Records from a collection
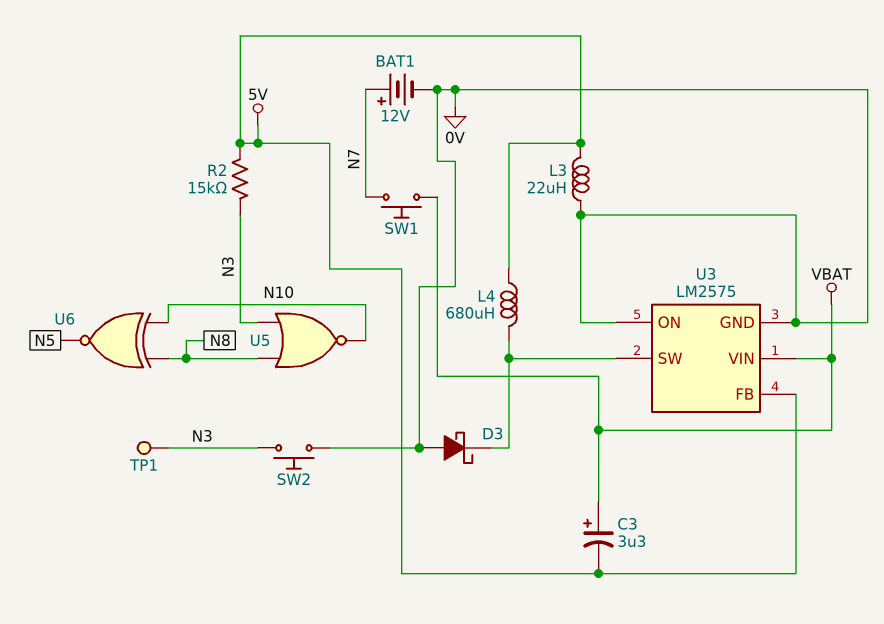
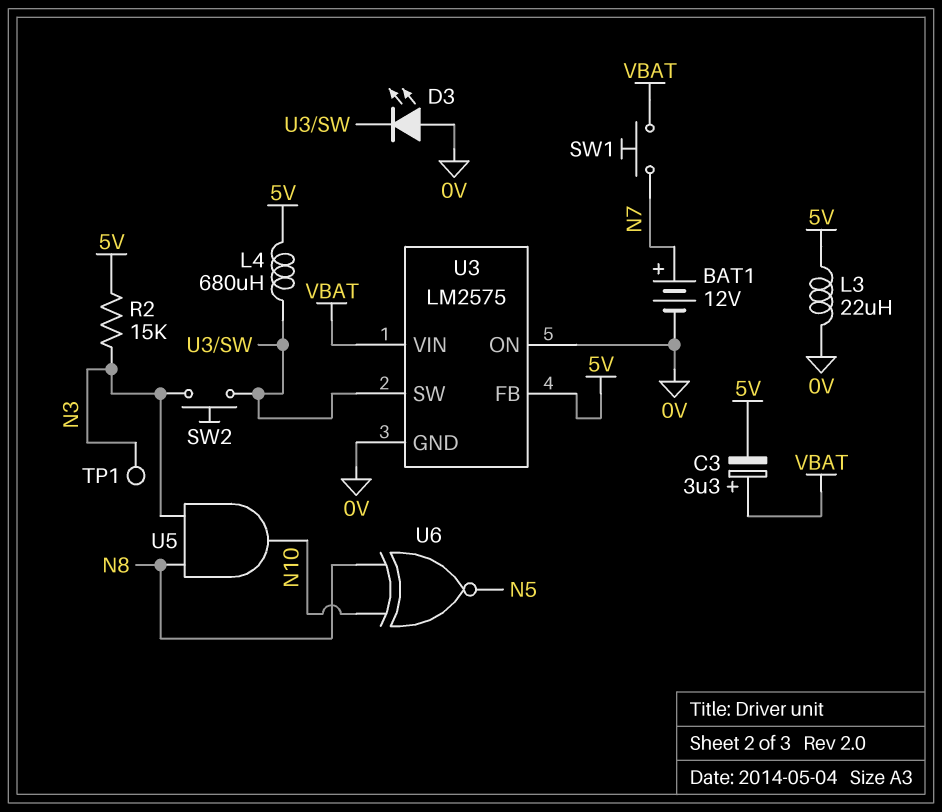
D3: schottky (A 0V, K U3/SW) -> LED (A 0V, K U3/SW)
SW2: button (0V, N3) -> button (N3, U3/SW)
U5: NOR (in N3, in N8, out N10) -> AND (in N3, in N8, out N10)

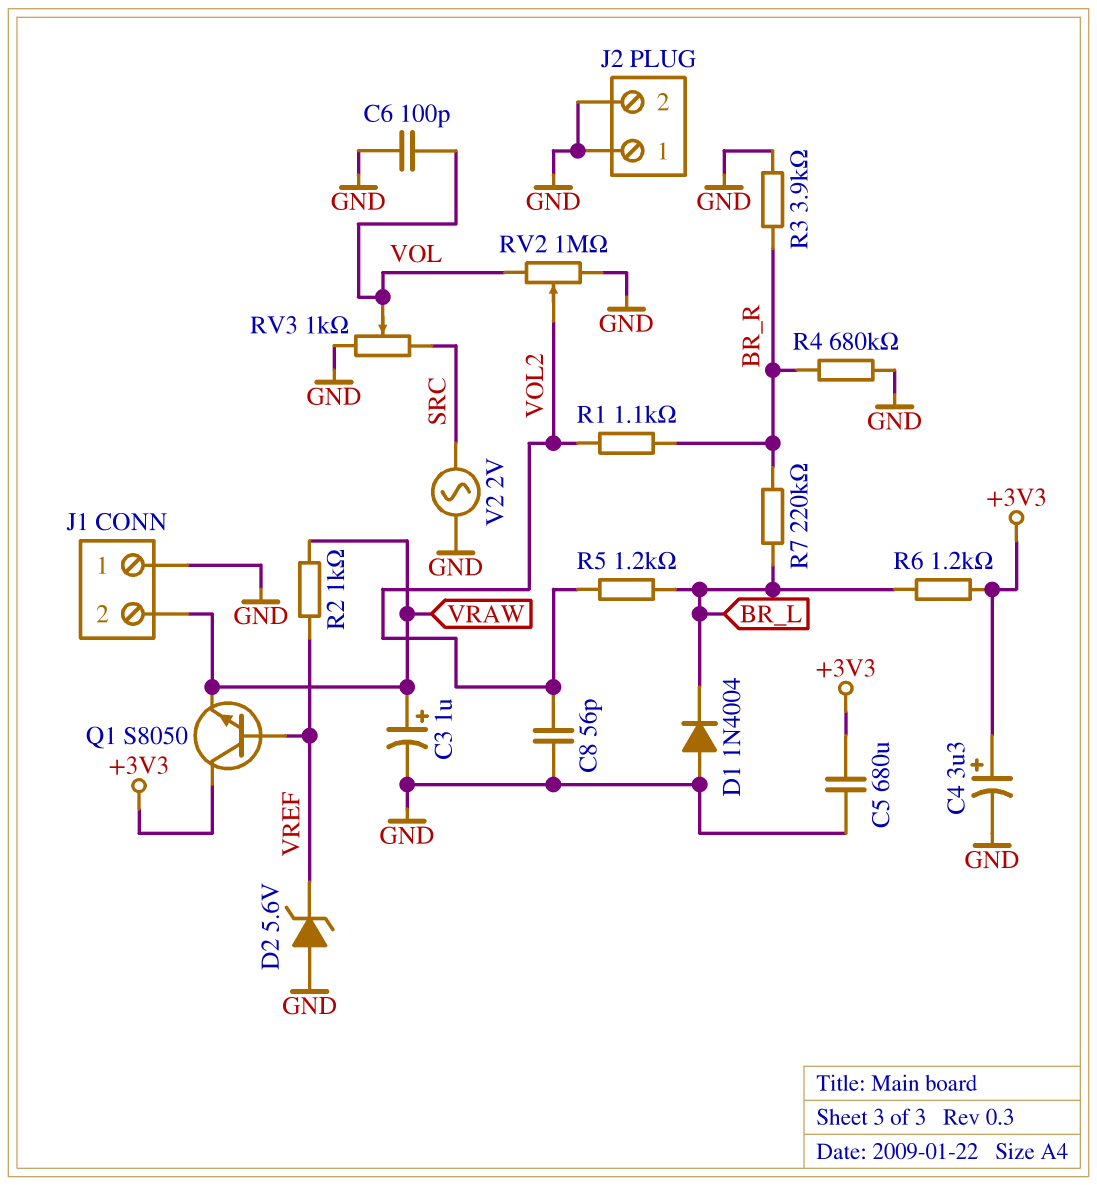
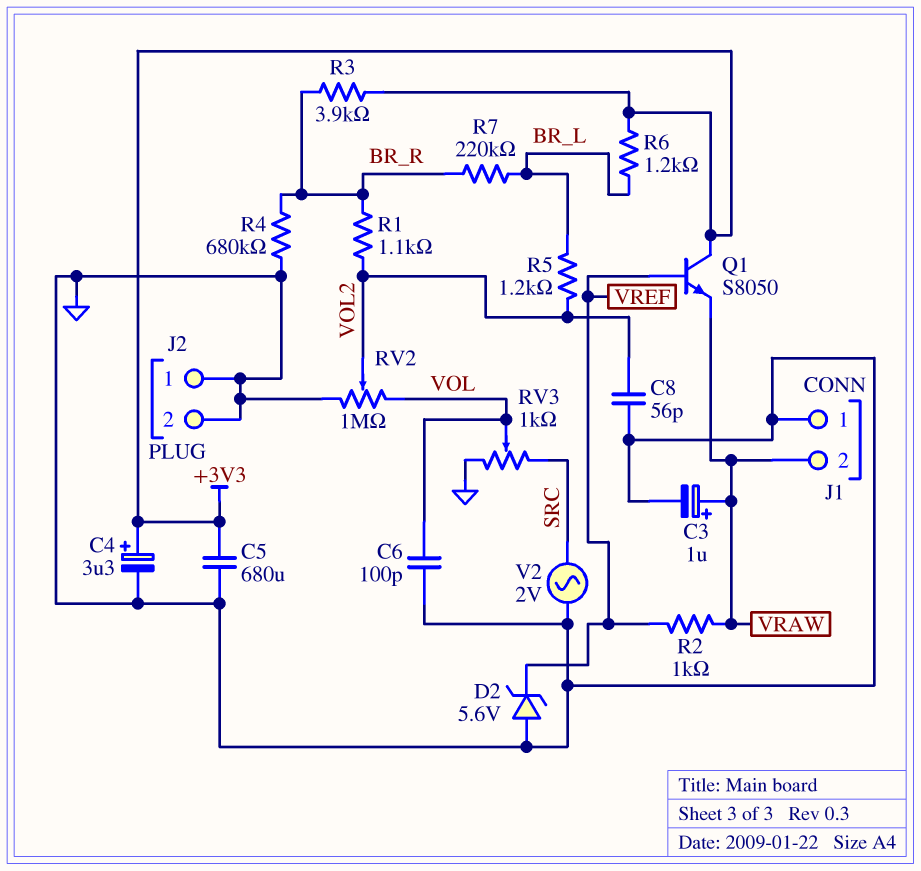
D1: diode 1N4004 (A GND, K BR_L) -> none
R3: 3.9k (BR_R, GND) -> 3.9k (+3V3, BR_R)

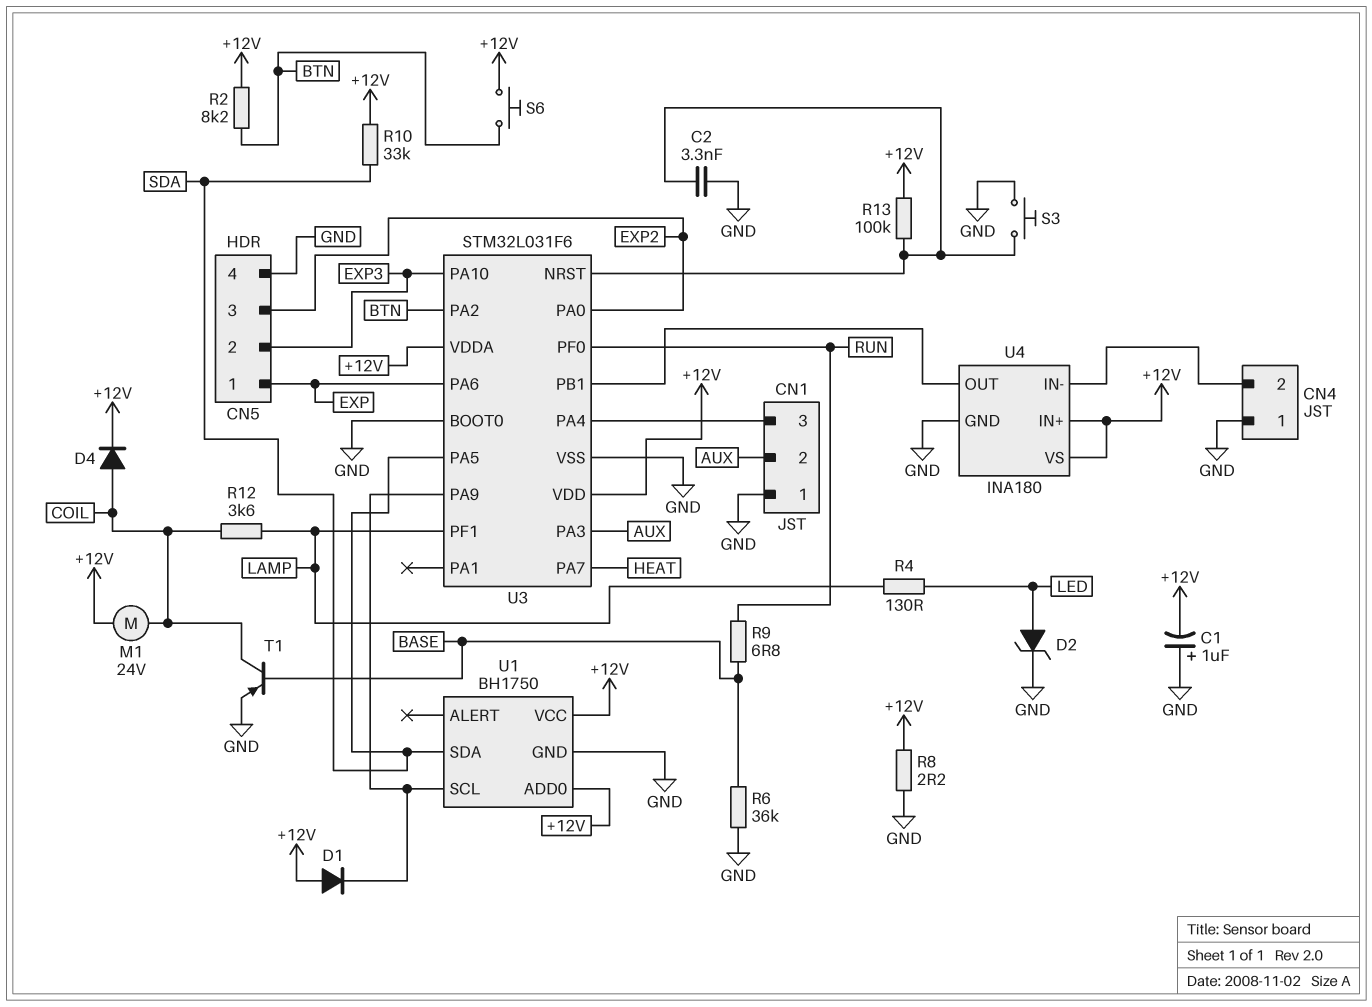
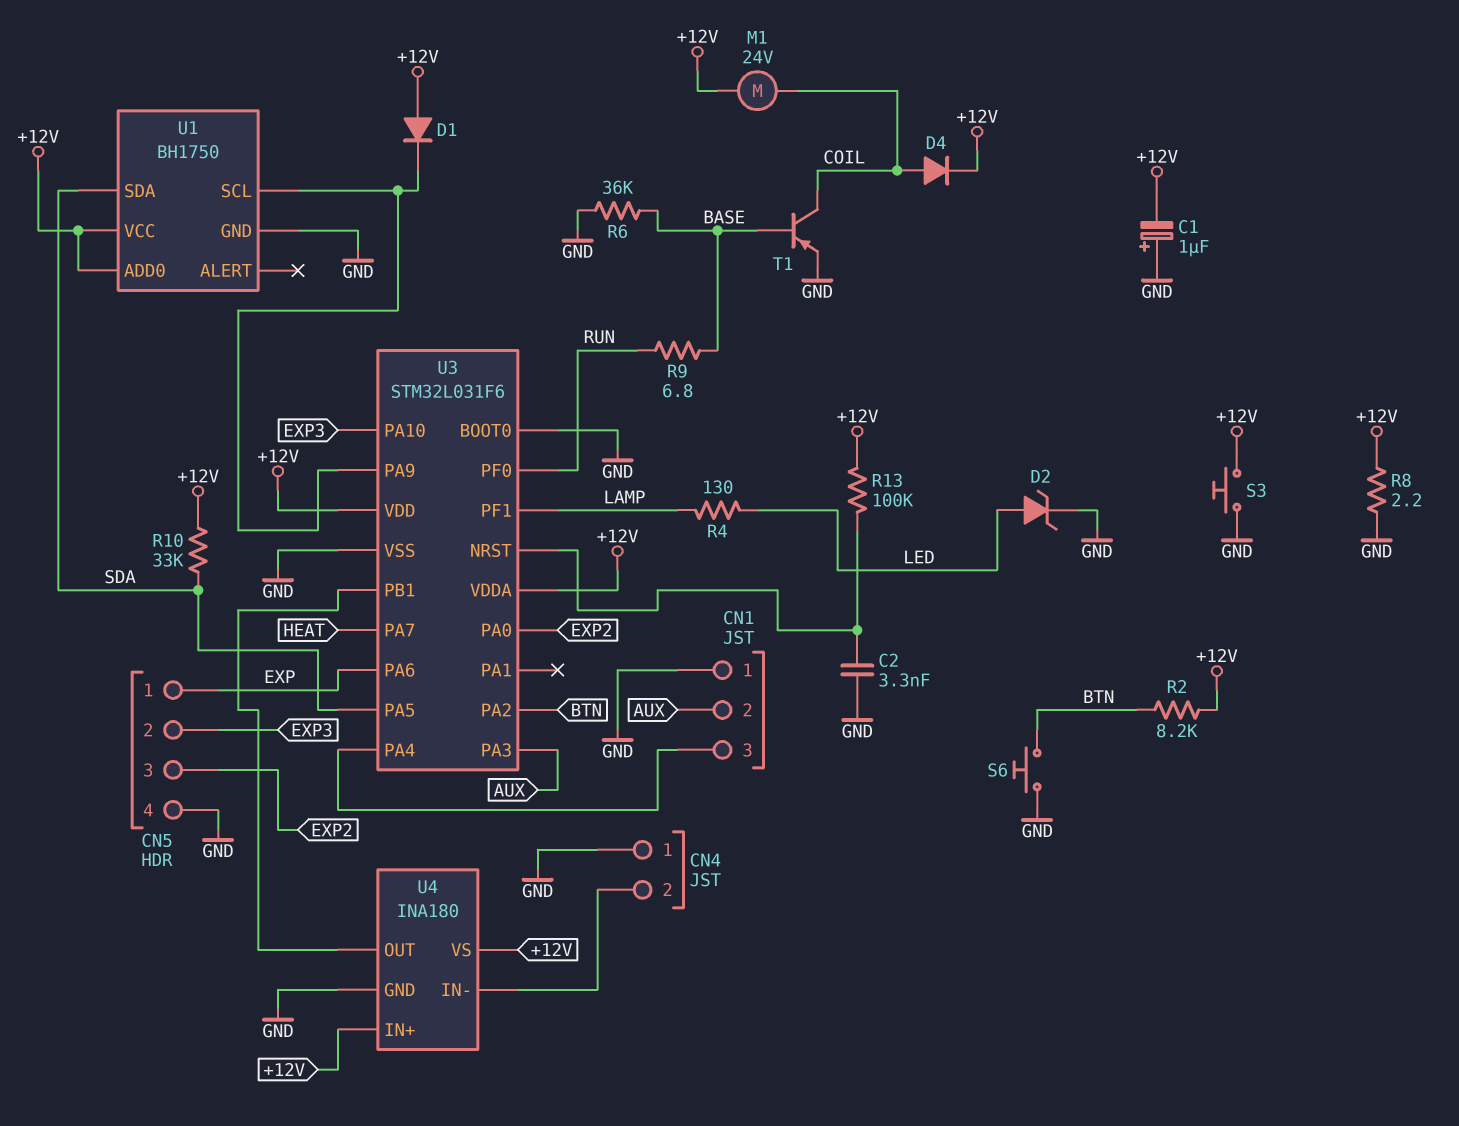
R12: 3.6k (COIL, LAMP) -> none
S3: button (GND, U3/NRST) -> button (+12V, GND)
S6: button (+12V, BTN) -> button (BTN, GND)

§ Your objective
From the line containing "R12: 3.6k (COIL, LAMP) -> none" to the last line of the data above, copy each line exactly and add nothing.

§ Exercise solution
R12: 3.6k (COIL, LAMP) -> none
S3: button (GND, U3/NRST) -> button (+12V, GND)
S6: button (+12V, BTN) -> button (BTN, GND)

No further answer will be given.